------ Data to process

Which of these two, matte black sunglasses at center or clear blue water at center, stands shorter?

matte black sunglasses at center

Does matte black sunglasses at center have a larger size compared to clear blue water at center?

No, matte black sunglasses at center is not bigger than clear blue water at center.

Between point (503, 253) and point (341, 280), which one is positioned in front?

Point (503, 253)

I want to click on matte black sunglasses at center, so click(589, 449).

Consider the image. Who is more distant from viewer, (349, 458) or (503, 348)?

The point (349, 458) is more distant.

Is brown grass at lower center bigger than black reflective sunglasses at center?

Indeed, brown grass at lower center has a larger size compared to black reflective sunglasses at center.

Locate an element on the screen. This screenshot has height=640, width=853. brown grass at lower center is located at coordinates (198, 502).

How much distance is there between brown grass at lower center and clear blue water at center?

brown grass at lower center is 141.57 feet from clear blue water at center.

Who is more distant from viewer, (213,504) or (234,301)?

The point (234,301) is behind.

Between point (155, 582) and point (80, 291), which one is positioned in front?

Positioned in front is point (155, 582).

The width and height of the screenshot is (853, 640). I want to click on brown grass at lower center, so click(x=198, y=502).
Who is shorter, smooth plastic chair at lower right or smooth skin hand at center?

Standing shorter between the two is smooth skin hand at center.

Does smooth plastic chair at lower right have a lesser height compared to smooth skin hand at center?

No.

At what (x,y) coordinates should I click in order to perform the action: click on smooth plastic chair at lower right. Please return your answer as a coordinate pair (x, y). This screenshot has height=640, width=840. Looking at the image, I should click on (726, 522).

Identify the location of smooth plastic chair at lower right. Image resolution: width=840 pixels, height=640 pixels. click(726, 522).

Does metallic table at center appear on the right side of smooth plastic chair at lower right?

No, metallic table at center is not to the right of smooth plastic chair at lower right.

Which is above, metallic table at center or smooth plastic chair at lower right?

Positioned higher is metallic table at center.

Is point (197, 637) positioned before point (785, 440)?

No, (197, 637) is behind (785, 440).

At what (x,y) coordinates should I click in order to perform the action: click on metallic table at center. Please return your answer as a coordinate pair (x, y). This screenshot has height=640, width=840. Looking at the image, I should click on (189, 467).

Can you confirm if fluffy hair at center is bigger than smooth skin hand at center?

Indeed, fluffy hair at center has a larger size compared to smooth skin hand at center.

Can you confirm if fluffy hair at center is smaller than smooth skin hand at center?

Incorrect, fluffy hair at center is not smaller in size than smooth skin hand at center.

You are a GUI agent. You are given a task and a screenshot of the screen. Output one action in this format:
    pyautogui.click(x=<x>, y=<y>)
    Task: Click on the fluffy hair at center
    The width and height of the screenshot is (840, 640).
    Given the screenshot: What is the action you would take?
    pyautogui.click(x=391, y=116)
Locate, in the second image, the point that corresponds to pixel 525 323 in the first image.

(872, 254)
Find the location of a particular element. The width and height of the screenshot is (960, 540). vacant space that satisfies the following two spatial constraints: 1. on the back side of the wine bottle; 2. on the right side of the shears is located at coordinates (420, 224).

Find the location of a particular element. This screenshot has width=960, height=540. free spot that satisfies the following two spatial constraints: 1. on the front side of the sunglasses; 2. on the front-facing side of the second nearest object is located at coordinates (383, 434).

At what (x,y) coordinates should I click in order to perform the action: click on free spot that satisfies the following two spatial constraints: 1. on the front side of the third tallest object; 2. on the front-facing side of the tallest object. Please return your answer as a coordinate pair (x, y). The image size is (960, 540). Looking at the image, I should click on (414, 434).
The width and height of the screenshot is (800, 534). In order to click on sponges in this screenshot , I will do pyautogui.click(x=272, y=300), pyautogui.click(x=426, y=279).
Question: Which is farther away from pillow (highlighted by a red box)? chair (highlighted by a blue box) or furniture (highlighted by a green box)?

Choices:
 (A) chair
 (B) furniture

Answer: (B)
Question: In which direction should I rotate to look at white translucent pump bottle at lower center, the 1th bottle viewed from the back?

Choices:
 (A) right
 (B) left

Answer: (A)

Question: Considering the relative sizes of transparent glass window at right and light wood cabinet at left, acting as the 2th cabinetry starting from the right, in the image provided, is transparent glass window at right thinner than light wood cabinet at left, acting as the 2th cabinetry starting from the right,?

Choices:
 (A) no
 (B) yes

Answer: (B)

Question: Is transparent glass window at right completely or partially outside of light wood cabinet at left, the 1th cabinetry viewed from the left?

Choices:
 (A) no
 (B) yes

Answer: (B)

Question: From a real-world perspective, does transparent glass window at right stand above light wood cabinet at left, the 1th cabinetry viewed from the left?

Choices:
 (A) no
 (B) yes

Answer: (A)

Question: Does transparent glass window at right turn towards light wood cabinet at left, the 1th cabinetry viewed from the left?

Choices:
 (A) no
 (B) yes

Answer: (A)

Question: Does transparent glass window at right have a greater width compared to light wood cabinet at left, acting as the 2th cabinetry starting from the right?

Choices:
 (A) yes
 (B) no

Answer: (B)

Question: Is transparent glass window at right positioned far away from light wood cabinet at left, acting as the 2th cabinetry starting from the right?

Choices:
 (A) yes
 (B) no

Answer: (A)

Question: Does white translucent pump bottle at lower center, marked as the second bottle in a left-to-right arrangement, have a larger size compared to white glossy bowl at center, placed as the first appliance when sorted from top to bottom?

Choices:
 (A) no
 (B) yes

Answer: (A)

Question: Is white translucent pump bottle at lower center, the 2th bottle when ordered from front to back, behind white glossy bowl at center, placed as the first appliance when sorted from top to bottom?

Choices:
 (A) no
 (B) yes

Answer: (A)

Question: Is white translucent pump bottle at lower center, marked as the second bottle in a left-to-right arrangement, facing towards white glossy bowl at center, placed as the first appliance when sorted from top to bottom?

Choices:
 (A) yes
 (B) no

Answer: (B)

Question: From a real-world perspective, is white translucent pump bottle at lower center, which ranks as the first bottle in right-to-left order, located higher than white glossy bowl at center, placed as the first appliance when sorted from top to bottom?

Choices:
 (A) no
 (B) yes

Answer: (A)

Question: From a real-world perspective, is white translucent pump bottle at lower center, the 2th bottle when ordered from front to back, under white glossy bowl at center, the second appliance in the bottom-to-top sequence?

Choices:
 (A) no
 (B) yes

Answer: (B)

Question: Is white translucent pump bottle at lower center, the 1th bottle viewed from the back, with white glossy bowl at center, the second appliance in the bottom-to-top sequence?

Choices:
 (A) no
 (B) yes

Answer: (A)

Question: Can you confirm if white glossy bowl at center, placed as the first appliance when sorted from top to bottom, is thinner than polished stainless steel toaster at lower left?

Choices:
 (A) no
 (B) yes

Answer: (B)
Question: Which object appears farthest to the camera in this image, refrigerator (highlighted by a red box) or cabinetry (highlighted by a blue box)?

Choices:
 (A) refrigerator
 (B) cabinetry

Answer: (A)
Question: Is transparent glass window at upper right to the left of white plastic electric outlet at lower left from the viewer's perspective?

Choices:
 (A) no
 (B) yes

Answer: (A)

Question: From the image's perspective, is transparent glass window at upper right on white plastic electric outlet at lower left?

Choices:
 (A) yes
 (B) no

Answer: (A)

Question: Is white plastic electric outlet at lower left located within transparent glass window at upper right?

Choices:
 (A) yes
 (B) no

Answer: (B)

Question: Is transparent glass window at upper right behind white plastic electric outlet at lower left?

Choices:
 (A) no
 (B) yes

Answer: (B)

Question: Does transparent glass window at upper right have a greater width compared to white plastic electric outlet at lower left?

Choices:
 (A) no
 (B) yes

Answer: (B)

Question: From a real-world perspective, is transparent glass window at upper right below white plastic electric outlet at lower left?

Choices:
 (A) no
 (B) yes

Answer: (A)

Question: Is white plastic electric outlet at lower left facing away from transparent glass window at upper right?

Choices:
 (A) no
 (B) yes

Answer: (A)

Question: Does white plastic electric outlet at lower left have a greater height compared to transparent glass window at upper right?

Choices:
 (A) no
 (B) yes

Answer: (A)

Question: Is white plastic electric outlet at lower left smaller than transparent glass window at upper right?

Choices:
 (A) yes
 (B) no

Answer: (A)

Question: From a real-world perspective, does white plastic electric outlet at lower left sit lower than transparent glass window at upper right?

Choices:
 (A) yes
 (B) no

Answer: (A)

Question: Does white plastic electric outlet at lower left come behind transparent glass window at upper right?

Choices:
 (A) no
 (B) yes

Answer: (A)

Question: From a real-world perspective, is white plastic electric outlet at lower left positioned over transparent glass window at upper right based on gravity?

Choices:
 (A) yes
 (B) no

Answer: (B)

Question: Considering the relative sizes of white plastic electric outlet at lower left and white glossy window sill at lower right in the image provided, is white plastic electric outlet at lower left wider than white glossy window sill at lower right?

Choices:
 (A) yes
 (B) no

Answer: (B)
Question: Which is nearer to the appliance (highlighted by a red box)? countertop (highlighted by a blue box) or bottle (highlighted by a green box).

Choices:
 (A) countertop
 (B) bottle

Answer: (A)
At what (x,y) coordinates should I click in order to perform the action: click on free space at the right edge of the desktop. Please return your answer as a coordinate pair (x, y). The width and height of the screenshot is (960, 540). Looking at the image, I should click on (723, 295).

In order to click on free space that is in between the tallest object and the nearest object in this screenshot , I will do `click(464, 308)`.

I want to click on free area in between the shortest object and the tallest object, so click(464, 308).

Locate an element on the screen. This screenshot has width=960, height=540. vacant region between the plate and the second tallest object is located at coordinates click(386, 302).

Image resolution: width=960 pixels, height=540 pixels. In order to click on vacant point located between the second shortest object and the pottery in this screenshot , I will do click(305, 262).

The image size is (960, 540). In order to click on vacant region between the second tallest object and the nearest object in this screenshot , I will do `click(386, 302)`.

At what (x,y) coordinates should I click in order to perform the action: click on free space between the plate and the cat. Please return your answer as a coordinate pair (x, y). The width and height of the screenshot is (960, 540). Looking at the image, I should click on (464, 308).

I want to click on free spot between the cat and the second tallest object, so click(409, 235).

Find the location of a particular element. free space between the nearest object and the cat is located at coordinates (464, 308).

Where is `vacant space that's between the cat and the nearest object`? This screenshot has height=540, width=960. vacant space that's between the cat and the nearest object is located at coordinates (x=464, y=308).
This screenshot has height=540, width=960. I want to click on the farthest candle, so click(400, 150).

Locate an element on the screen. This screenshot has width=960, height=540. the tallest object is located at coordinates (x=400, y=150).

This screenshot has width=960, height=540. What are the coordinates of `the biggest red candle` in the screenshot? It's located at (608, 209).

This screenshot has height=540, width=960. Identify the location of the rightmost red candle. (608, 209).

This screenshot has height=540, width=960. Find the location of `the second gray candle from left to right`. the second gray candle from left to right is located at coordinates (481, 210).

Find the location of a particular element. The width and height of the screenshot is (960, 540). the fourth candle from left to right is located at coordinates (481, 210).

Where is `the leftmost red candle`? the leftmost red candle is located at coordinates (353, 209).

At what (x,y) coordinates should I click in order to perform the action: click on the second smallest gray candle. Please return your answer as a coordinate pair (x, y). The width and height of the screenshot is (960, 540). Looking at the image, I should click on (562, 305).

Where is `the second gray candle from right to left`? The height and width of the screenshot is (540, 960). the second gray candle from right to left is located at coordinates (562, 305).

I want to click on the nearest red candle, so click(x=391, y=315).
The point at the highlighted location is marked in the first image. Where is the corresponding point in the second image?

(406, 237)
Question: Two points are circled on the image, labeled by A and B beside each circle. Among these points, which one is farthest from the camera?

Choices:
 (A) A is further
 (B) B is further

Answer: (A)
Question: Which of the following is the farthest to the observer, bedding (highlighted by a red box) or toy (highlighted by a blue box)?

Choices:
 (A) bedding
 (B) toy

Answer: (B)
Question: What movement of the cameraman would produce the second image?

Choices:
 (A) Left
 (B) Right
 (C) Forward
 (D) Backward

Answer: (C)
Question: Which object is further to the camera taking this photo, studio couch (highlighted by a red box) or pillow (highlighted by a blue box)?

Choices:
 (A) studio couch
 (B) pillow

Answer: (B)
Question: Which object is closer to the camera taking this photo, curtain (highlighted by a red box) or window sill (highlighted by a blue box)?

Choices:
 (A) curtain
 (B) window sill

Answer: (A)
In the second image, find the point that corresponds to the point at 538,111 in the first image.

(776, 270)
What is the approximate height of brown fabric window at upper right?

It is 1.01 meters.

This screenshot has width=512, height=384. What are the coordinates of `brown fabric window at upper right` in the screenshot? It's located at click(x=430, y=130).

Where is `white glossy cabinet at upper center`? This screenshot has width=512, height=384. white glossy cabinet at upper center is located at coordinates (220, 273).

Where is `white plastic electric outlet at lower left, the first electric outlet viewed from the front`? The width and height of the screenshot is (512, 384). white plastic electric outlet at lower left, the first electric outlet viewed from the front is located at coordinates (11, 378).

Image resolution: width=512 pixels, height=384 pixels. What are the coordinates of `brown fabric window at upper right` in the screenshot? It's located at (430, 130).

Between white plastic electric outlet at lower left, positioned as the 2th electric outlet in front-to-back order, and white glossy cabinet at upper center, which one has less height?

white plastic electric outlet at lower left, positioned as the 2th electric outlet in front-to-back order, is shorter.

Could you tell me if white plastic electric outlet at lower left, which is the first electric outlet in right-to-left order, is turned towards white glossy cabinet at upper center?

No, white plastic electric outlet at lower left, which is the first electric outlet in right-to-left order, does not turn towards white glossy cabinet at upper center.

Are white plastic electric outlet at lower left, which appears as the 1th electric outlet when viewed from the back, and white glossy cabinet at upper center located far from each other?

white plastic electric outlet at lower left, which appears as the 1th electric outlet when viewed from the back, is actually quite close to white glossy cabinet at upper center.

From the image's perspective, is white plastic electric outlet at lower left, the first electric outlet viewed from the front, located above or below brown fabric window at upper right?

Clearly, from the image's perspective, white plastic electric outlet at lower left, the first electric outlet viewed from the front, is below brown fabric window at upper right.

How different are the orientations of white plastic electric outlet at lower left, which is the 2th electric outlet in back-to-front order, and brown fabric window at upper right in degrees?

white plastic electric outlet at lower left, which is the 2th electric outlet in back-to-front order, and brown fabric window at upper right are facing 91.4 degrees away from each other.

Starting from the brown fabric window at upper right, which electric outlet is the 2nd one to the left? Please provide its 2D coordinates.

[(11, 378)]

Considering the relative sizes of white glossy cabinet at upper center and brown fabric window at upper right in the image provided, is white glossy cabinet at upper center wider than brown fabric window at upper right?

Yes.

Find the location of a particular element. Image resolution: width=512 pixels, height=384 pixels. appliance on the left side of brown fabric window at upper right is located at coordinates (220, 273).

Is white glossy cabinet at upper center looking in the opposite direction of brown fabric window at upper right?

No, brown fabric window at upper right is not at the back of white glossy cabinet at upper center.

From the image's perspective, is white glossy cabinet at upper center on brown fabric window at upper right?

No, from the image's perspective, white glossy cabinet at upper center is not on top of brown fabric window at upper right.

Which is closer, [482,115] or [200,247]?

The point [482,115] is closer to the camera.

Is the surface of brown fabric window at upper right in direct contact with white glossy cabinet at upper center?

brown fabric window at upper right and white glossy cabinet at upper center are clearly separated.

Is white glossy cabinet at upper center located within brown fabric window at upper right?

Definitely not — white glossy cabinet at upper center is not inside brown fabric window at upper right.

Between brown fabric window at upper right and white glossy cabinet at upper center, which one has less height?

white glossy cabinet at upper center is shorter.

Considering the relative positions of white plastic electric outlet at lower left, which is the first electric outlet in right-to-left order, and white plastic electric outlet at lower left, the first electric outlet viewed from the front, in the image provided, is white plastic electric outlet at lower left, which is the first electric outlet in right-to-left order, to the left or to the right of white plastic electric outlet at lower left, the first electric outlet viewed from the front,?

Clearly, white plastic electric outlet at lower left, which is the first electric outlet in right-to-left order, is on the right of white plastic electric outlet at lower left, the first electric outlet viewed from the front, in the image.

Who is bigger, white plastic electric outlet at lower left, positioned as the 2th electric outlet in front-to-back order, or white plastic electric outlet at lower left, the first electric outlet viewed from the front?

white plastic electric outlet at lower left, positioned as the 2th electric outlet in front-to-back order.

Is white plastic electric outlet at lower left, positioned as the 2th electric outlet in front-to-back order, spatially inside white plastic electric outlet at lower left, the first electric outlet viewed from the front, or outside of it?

------------

# Task description:
Copy the lines of the material verbatim, starting with the line that contains "Is the surface" and continuing through the line that contains "Considering the relative positions", including both of those lines.

# Response to this exercise:
Is the surface of brown fabric window at upper right in direct contact with white glossy cabinet at upper center?

brown fabric window at upper right and white glossy cabinet at upper center are clearly separated.

Is white glossy cabinet at upper center located within brown fabric window at upper right?

Definitely not — white glossy cabinet at upper center is not inside brown fabric window at upper right.

Between brown fabric window at upper right and white glossy cabinet at upper center, which one has less height?

white glossy cabinet at upper center is shorter.

Considering the relative positions of white plastic electric outlet at lower left, which is the first electric outlet in right-to-left order, and white plastic electric outlet at lower left, the first electric outlet viewed from the front, in the image provided, is white plastic electric outlet at lower left, which is the first electric outlet in right-to-left order, to the left or to the right of white plastic electric outlet at lower left, the first electric outlet viewed from the front,?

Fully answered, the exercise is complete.